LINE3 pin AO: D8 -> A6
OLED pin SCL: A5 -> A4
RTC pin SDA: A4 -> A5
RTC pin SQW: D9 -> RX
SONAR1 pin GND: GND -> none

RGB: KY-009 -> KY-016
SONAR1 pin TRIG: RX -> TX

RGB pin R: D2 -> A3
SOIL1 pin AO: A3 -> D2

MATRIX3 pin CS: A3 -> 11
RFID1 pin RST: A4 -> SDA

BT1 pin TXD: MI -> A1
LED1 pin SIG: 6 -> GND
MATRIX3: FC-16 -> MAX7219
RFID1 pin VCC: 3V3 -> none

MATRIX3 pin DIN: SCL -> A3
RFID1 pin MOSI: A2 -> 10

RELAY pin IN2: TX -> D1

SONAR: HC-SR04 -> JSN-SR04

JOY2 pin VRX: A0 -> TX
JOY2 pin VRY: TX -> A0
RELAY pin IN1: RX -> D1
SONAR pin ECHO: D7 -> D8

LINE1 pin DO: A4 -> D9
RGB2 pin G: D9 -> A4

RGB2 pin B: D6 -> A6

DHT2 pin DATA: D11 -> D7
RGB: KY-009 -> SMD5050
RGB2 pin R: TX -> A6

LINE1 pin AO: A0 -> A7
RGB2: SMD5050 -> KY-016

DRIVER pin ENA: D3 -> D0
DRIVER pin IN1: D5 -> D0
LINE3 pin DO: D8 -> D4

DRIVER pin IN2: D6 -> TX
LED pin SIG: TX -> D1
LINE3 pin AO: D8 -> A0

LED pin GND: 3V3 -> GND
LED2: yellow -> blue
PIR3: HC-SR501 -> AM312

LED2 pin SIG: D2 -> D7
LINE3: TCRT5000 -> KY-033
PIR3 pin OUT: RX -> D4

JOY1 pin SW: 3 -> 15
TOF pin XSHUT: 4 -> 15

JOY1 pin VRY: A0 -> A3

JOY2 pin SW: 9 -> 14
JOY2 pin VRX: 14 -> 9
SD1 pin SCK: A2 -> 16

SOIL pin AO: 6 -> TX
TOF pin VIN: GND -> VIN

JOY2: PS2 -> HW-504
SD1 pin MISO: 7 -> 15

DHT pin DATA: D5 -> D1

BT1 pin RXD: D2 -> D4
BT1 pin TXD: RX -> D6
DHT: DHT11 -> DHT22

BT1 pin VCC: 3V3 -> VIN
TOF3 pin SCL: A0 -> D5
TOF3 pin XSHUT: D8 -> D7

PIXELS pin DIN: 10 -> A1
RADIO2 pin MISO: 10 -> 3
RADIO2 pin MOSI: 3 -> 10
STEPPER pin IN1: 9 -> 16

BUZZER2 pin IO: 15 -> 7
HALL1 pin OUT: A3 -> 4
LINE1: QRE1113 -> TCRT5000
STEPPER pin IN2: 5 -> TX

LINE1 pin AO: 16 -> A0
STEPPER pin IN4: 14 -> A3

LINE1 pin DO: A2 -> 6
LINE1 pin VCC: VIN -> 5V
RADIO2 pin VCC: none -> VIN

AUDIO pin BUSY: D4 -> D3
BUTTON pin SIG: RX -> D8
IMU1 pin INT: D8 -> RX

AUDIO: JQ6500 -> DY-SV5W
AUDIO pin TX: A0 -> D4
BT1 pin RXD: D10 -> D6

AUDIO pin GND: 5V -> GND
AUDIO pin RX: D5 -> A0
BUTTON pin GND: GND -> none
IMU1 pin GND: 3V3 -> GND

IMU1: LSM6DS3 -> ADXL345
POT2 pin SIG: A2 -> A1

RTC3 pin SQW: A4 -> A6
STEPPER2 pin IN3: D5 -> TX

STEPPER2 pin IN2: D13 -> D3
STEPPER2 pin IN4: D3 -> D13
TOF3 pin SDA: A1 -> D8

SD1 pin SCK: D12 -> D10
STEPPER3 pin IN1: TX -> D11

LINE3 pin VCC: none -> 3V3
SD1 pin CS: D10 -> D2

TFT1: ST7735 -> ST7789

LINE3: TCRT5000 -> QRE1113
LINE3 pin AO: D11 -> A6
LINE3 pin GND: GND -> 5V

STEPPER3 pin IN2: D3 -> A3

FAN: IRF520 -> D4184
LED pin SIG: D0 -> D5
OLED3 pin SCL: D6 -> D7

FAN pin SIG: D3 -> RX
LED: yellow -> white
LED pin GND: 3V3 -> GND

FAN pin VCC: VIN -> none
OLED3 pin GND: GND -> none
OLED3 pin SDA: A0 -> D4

────────────────

**WHAT THIS TASK INVOLVES**. Would you please reproduce the records above exactly, only from their first line through the line holding "TFT1: ST7735 -> ST7789", with both ends included?

**RESULT OF THE TASK**.
LINE3 pin AO: D8 -> A6
OLED pin SCL: A5 -> A4
RTC pin SDA: A4 -> A5
RTC pin SQW: D9 -> RX
SONAR1 pin GND: GND -> none

RGB: KY-009 -> KY-016
SONAR1 pin TRIG: RX -> TX

RGB pin R: D2 -> A3
SOIL1 pin AO: A3 -> D2

MATRIX3 pin CS: A3 -> 11
RFID1 pin RST: A4 -> SDA

BT1 pin TXD: MI -> A1
LED1 pin SIG: 6 -> GND
MATRIX3: FC-16 -> MAX7219
RFID1 pin VCC: 3V3 -> none

MATRIX3 pin DIN: SCL -> A3
RFID1 pin MOSI: A2 -> 10

RELAY pin IN2: TX -> D1

SONAR: HC-SR04 -> JSN-SR04

JOY2 pin VRX: A0 -> TX
JOY2 pin VRY: TX -> A0
RELAY pin IN1: RX -> D1
SONAR pin ECHO: D7 -> D8

LINE1 pin DO: A4 -> D9
RGB2 pin G: D9 -> A4

RGB2 pin B: D6 -> A6

DHT2 pin DATA: D11 -> D7
RGB: KY-009 -> SMD5050
RGB2 pin R: TX -> A6

LINE1 pin AO: A0 -> A7
RGB2: SMD5050 -> KY-016

DRIVER pin ENA: D3 -> D0
DRIVER pin IN1: D5 -> D0
LINE3 pin DO: D8 -> D4

DRIVER pin IN2: D6 -> TX
LED pin SIG: TX -> D1
LINE3 pin AO: D8 -> A0

LED pin GND: 3V3 -> GND
LED2: yellow -> blue
PIR3: HC-SR501 -> AM312

LED2 pin SIG: D2 -> D7
LINE3: TCRT5000 -> KY-033
PIR3 pin OUT: RX -> D4

JOY1 pin SW: 3 -> 15
TOF pin XSHUT: 4 -> 15

JOY1 pin VRY: A0 -> A3

JOY2 pin SW: 9 -> 14
JOY2 pin VRX: 14 -> 9
SD1 pin SCK: A2 -> 16

SOIL pin AO: 6 -> TX
TOF pin VIN: GND -> VIN

JOY2: PS2 -> HW-504
SD1 pin MISO: 7 -> 15

DHT pin DATA: D5 -> D1

BT1 pin RXD: D2 -> D4
BT1 pin TXD: RX -> D6
DHT: DHT11 -> DHT22

BT1 pin VCC: 3V3 -> VIN
TOF3 pin SCL: A0 -> D5
TOF3 pin XSHUT: D8 -> D7

PIXELS pin DIN: 10 -> A1
RADIO2 pin MISO: 10 -> 3
RADIO2 pin MOSI: 3 -> 10
STEPPER pin IN1: 9 -> 16

BUZZER2 pin IO: 15 -> 7
HALL1 pin OUT: A3 -> 4
LINE1: QRE1113 -> TCRT5000
STEPPER pin IN2: 5 -> TX

LINE1 pin AO: 16 -> A0
STEPPER pin IN4: 14 -> A3

LINE1 pin DO: A2 -> 6
LINE1 pin VCC: VIN -> 5V
RADIO2 pin VCC: none -> VIN

AUDIO pin BUSY: D4 -> D3
BUTTON pin SIG: RX -> D8
IMU1 pin INT: D8 -> RX

AUDIO: JQ6500 -> DY-SV5W
AUDIO pin TX: A0 -> D4
BT1 pin RXD: D10 -> D6

AUDIO pin GND: 5V -> GND
AUDIO pin RX: D5 -> A0
BUTTON pin GND: GND -> none
IMU1 pin GND: 3V3 -> GND

IMU1: LSM6DS3 -> ADXL345
POT2 pin SIG: A2 -> A1

RTC3 pin SQW: A4 -> A6
STEPPER2 pin IN3: D5 -> TX

STEPPER2 pin IN2: D13 -> D3
STEPPER2 pin IN4: D3 -> D13
TOF3 pin SDA: A1 -> D8

SD1 pin SCK: D12 -> D10
STEPPER3 pin IN1: TX -> D11

LINE3 pin VCC: none -> 3V3
SD1 pin CS: D10 -> D2

TFT1: ST7735 -> ST7789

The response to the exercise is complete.